Before-and-after object lists
····················

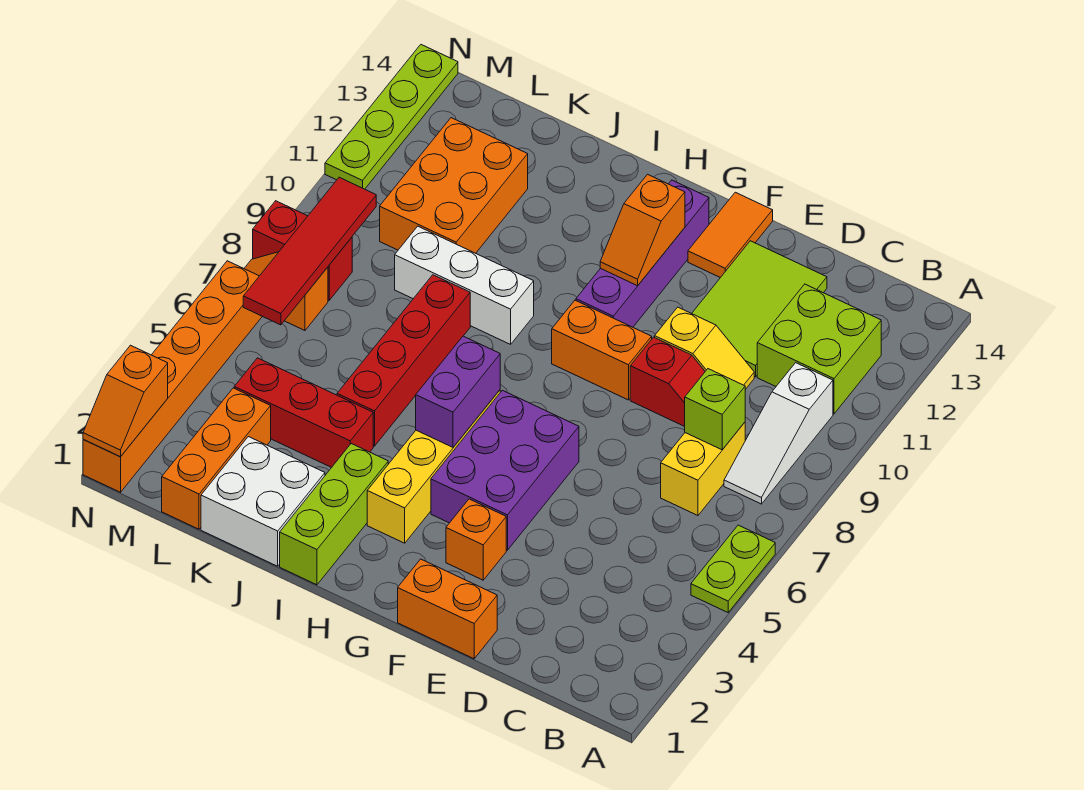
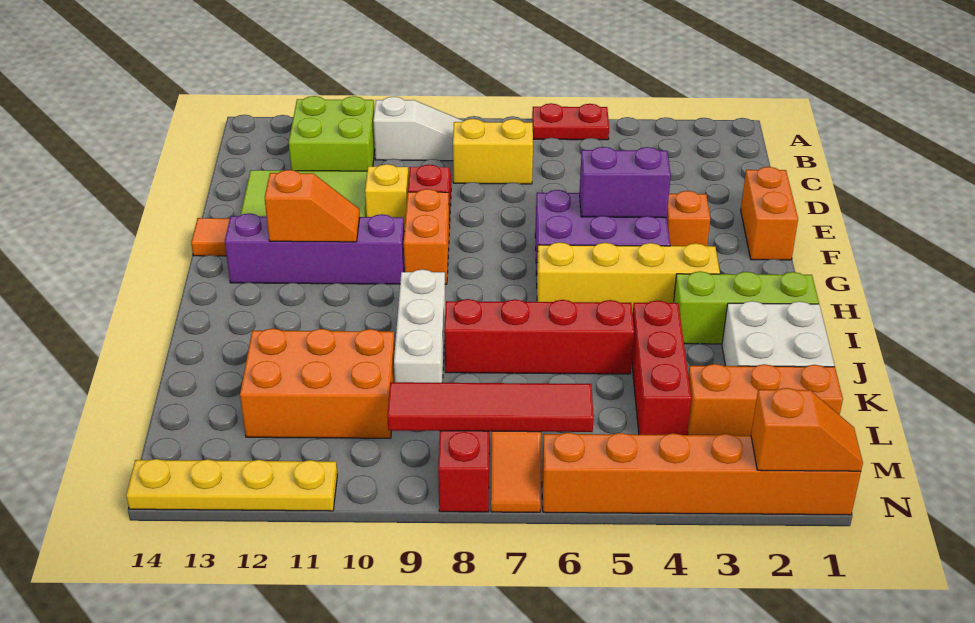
lime 1x2 plate [691,525,775,612] -> red 1x2 plate [532,103,609,140]
lime 1x1 brick [685,369,745,450] -> none
purple 1x2 brick [416,336,500,447] -> purple 1x2 brick moved to [579,147,671,218]
lime 1x4 plate [325,45,458,189] -> yellow 1x4 plate [126,459,337,511]

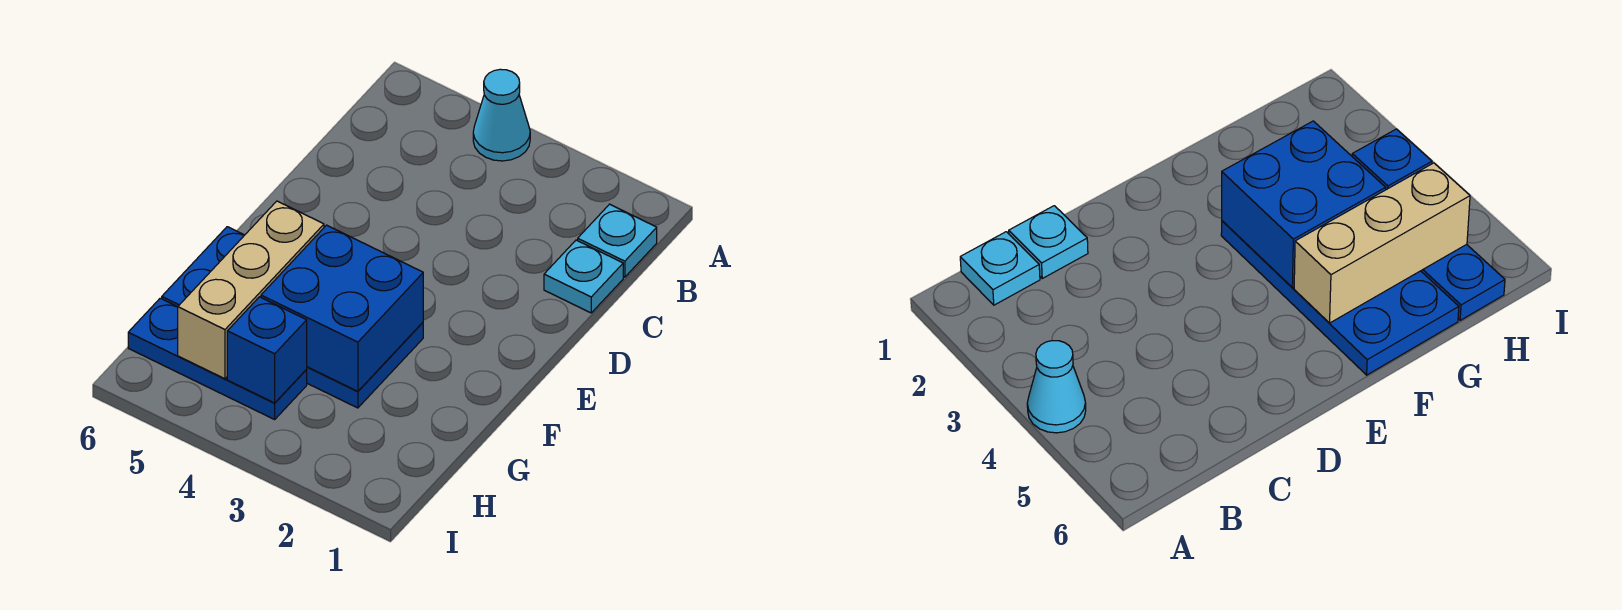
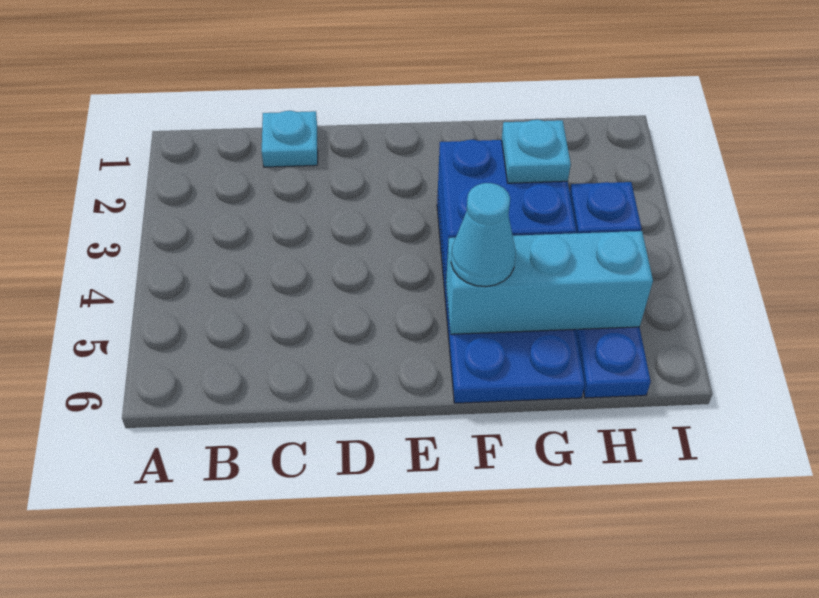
cyan 1x1 cone [473,69,530,161] -> cyan 1x1 cone moved to [451,183,516,287]
cyan 1x1 plate [578,204,657,277] -> cyan 1x1 plate moved to [502,120,571,183]
tan 1x3 brick [178,201,324,379] -> cyan 1x3 brick [446,231,653,334]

····················

Each record above is to be copied out exactly; its pictures are not.

Result of the task.
lime 1x2 plate [691,525,775,612] -> red 1x2 plate [532,103,609,140]
lime 1x1 brick [685,369,745,450] -> none
purple 1x2 brick [416,336,500,447] -> purple 1x2 brick moved to [579,147,671,218]
lime 1x4 plate [325,45,458,189] -> yellow 1x4 plate [126,459,337,511]

cyan 1x1 cone [473,69,530,161] -> cyan 1x1 cone moved to [451,183,516,287]
cyan 1x1 plate [578,204,657,277] -> cyan 1x1 plate moved to [502,120,571,183]
tan 1x3 brick [178,201,324,379] -> cyan 1x3 brick [446,231,653,334]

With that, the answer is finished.